Object change descriptions =
%%

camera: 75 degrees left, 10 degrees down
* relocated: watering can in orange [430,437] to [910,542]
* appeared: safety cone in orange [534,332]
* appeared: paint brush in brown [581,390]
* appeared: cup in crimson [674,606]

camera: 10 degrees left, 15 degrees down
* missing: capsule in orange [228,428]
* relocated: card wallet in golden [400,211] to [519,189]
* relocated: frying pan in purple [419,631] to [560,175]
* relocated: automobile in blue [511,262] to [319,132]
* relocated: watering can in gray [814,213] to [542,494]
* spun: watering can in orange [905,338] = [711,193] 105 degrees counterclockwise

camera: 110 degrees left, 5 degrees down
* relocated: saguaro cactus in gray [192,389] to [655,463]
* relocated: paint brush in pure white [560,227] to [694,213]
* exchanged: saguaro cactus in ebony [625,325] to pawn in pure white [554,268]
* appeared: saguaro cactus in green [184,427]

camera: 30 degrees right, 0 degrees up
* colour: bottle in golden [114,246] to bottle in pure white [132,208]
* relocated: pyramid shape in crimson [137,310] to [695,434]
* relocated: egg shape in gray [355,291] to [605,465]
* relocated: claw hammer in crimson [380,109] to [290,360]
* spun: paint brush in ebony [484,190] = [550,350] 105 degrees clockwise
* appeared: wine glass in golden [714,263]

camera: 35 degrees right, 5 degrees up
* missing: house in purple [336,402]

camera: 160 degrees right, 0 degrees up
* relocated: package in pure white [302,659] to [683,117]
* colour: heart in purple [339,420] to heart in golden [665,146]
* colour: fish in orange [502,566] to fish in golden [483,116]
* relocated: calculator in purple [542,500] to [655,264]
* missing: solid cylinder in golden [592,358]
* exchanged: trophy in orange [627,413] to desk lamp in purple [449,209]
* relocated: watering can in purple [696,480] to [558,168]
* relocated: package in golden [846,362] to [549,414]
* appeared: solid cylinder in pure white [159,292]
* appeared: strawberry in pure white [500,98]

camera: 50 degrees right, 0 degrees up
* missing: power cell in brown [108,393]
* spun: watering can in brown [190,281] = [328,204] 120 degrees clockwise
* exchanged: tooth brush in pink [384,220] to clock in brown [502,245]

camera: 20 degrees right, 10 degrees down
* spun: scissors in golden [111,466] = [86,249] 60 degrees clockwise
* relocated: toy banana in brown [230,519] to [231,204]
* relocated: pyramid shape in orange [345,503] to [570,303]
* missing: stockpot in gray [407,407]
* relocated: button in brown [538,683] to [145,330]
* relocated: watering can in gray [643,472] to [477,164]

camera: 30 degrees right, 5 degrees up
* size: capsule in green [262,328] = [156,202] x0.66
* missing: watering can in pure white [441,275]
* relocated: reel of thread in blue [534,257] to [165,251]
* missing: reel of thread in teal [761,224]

%%

ABOUT THIS TASK = Starting from the line that contains "camera: 160 degrees right, 0 degrees up", reproduce each line of the data exactly through the last one.

ANSWER =
camera: 160 degrees right, 0 degrees up
* relocated: package in pure white [302,659] to [683,117]
* colour: heart in purple [339,420] to heart in golden [665,146]
* colour: fish in orange [502,566] to fish in golden [483,116]
* relocated: calculator in purple [542,500] to [655,264]
* missing: solid cylinder in golden [592,358]
* exchanged: trophy in orange [627,413] to desk lamp in purple [449,209]
* relocated: watering can in purple [696,480] to [558,168]
* relocated: package in golden [846,362] to [549,414]
* appeared: solid cylinder in pure white [159,292]
* appeared: strawberry in pure white [500,98]

camera: 50 degrees right, 0 degrees up
* missing: power cell in brown [108,393]
* spun: watering can in brown [190,281] = [328,204] 120 degrees clockwise
* exchanged: tooth brush in pink [384,220] to clock in brown [502,245]

camera: 20 degrees right, 10 degrees down
* spun: scissors in golden [111,466] = [86,249] 60 degrees clockwise
* relocated: toy banana in brown [230,519] to [231,204]
* relocated: pyramid shape in orange [345,503] to [570,303]
* missing: stockpot in gray [407,407]
* relocated: button in brown [538,683] to [145,330]
* relocated: watering can in gray [643,472] to [477,164]

camera: 30 degrees right, 5 degrees up
* size: capsule in green [262,328] = [156,202] x0.66
* missing: watering can in pure white [441,275]
* relocated: reel of thread in blue [534,257] to [165,251]
* missing: reel of thread in teal [761,224]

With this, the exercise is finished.